Work item → For every line below, restate it exactly and drop the images.
◆ ◆ ◆
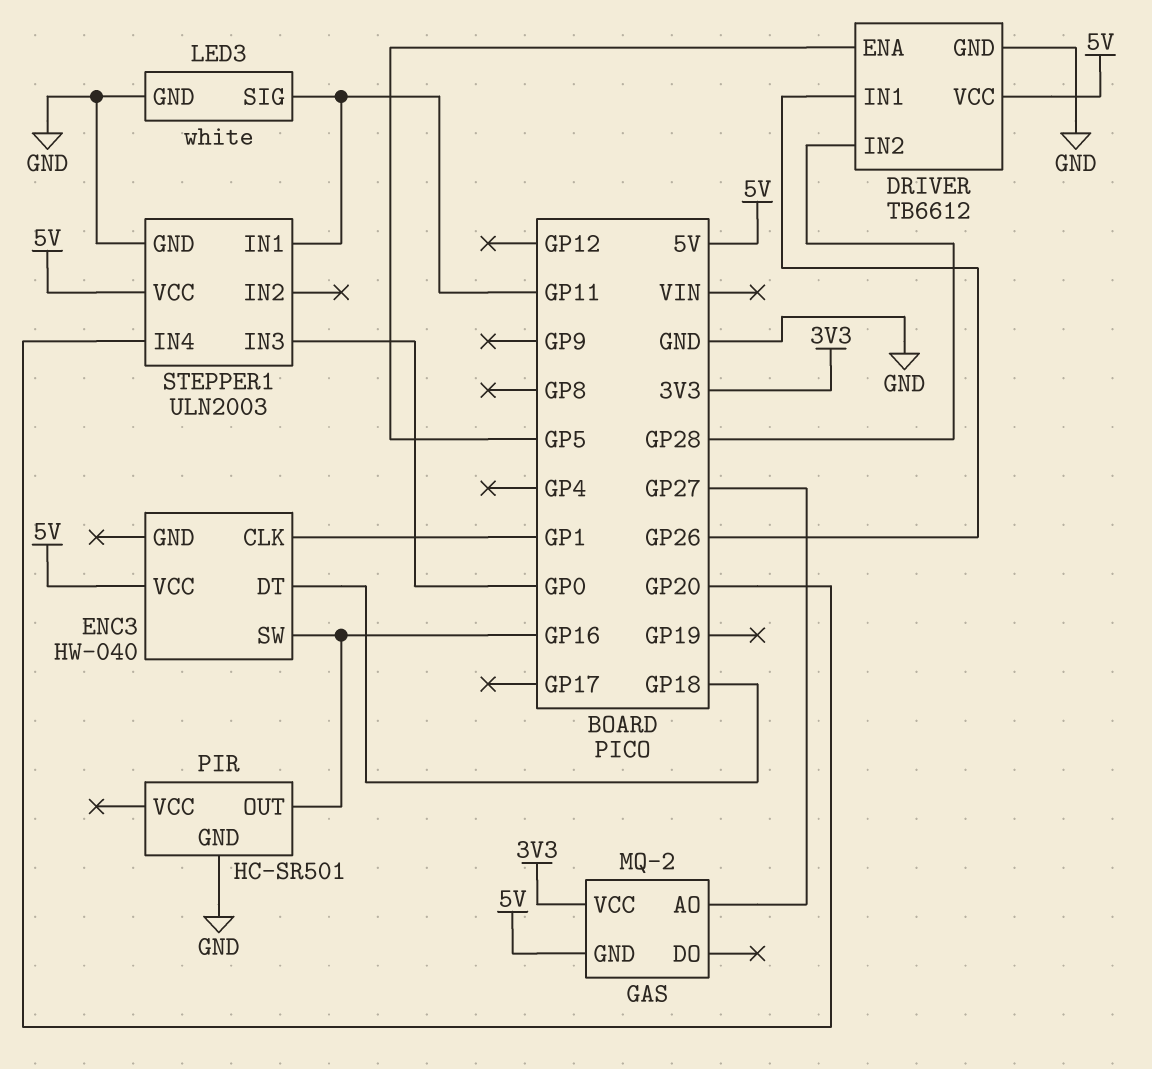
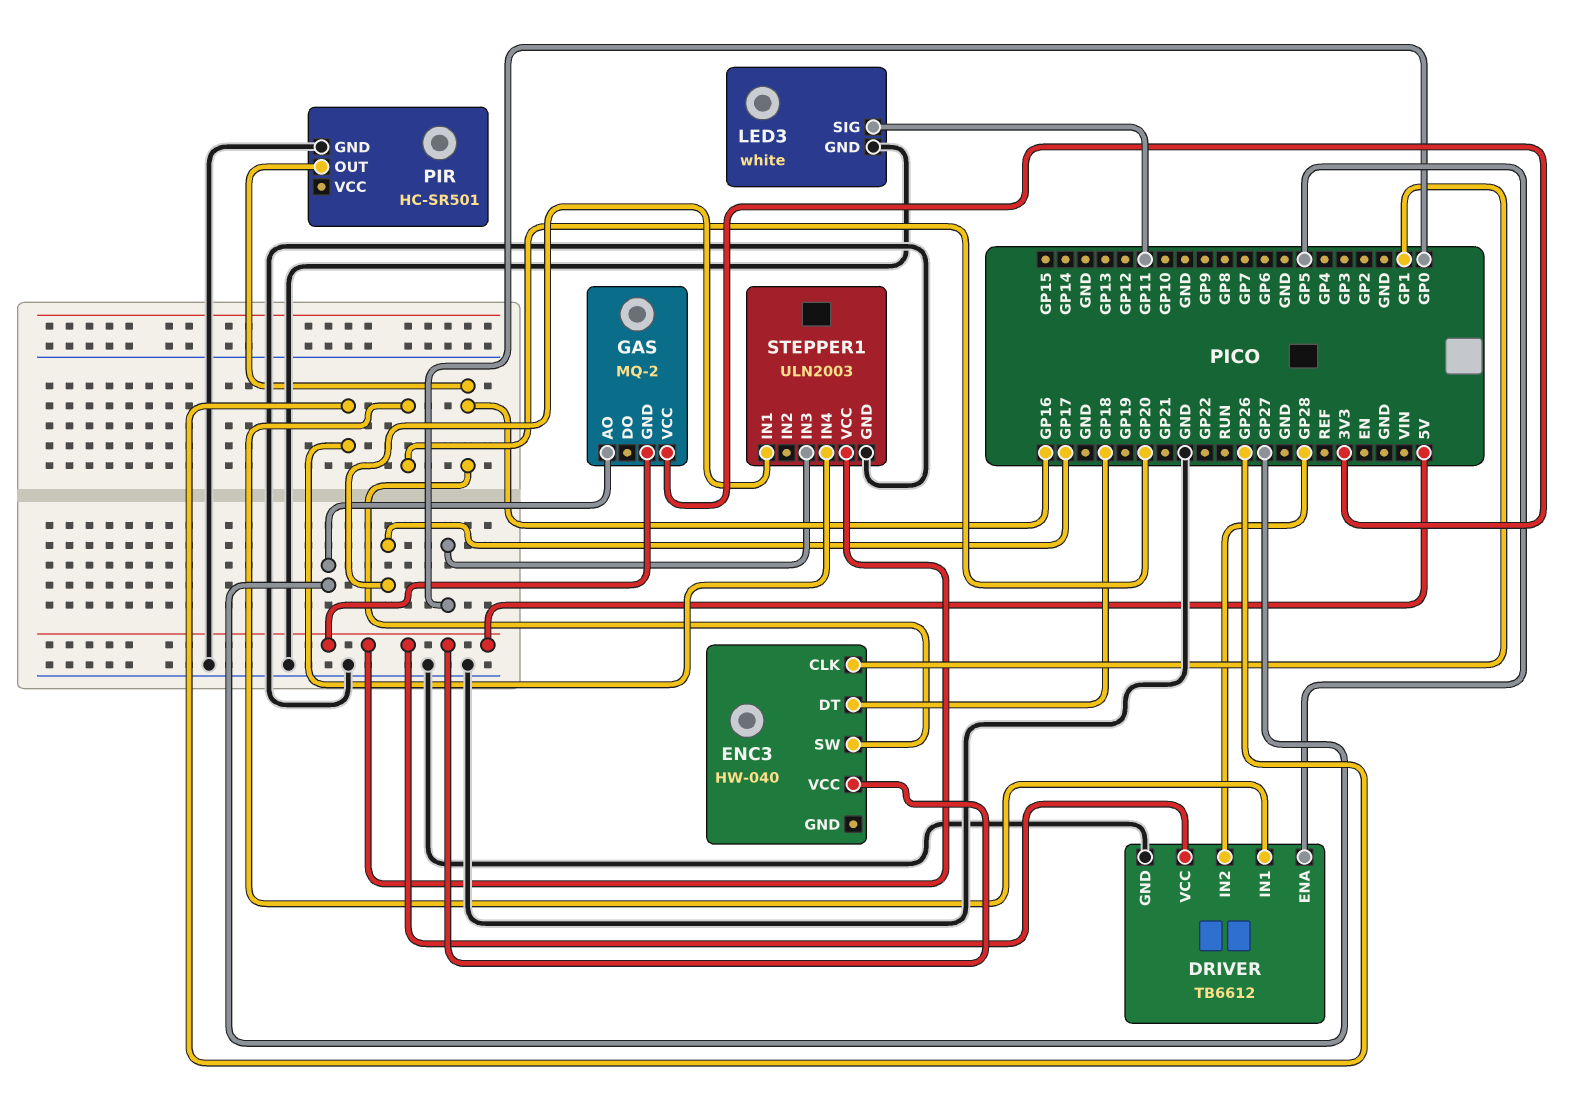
DRIVER pin IN1: GP26 -> GP20
STEPPER1 pin IN1: GP11 -> GP17
STEPPER1 pin IN4: GP20 -> GP26

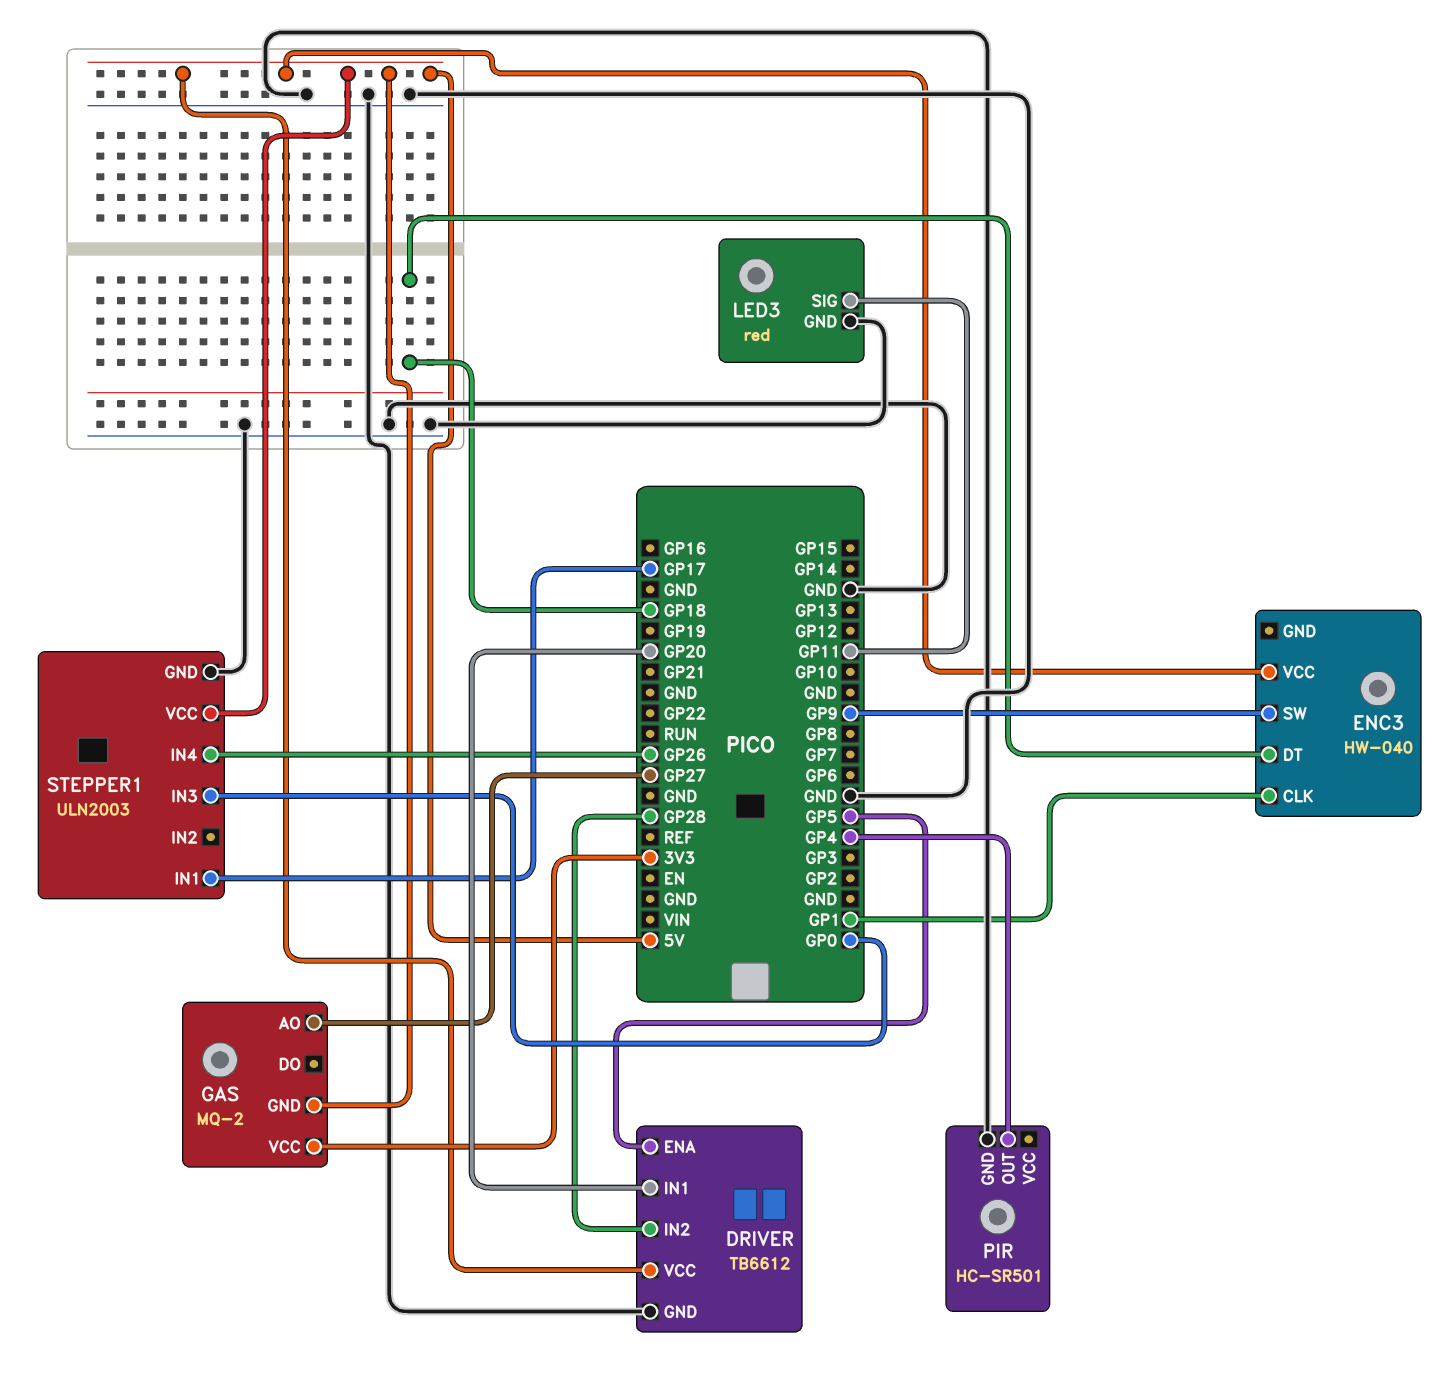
ENC3 pin SW: GP16 -> GP9
LED3: white -> red
PIR pin OUT: GP16 -> GP4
◆ ◆ ◆
Exercise output →
DRIVER pin IN1: GP26 -> GP20
STEPPER1 pin IN1: GP11 -> GP17
STEPPER1 pin IN4: GP20 -> GP26

ENC3 pin SW: GP16 -> GP9
LED3: white -> red
PIR pin OUT: GP16 -> GP4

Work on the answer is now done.